#### Task description
If a picture appears in the records, leave it out and transcribe the rest exactly.

#### Input for this task
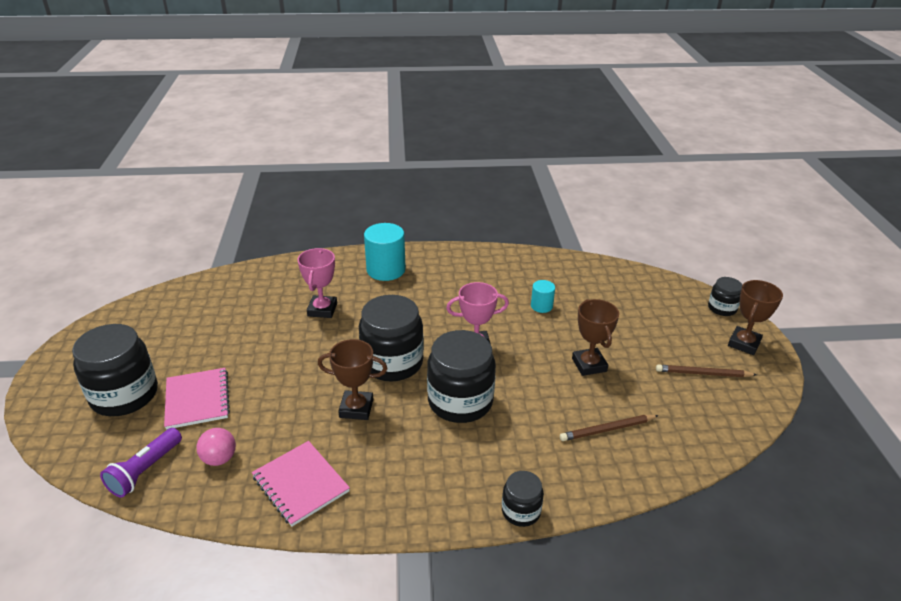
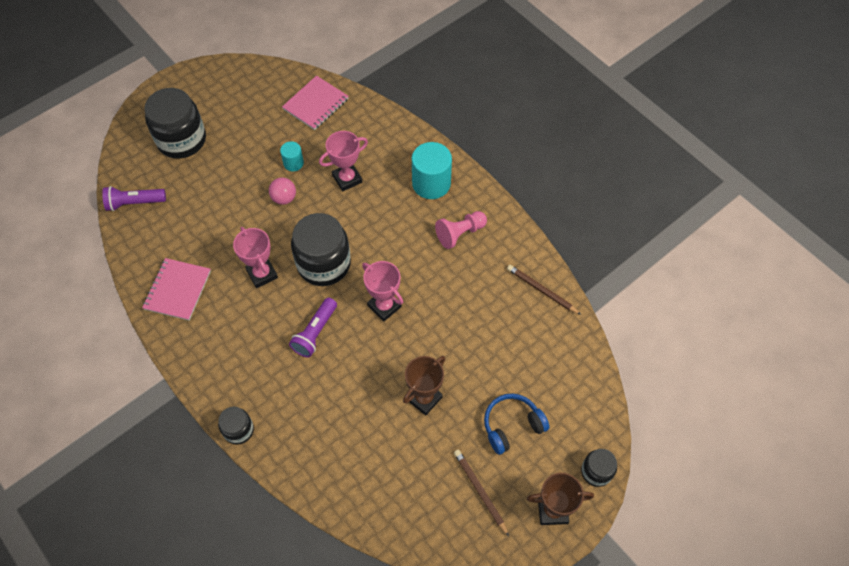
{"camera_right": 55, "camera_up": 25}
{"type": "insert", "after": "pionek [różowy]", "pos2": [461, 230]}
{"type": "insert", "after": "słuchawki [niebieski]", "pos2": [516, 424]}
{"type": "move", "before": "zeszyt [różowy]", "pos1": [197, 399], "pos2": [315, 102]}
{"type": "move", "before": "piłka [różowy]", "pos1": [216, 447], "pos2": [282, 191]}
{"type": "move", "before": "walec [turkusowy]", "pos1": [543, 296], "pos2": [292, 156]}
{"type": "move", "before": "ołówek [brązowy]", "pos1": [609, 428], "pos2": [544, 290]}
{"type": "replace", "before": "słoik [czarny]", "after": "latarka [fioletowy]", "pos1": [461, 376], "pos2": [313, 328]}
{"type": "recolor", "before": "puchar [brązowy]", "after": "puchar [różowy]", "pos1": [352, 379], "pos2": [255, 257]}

#### Written reply
{"camera_right": 55, "camera_up": 25}
{"type": "insert", "after": "pionek [różowy]", "pos2": [461, 230]}
{"type": "insert", "after": "słuchawki [niebieski]", "pos2": [516, 424]}
{"type": "move", "before": "zeszyt [różowy]", "pos1": [197, 399], "pos2": [315, 102]}
{"type": "move", "before": "piłka [różowy]", "pos1": [216, 447], "pos2": [282, 191]}
{"type": "move", "before": "walec [turkusowy]", "pos1": [543, 296], "pos2": [292, 156]}
{"type": "move", "before": "ołówek [brązowy]", "pos1": [609, 428], "pos2": [544, 290]}
{"type": "replace", "before": "słoik [czarny]", "after": "latarka [fioletowy]", "pos1": [461, 376], "pos2": [313, 328]}
{"type": "recolor", "before": "puchar [brązowy]", "after": "puchar [różowy]", "pos1": [352, 379], "pos2": [255, 257]}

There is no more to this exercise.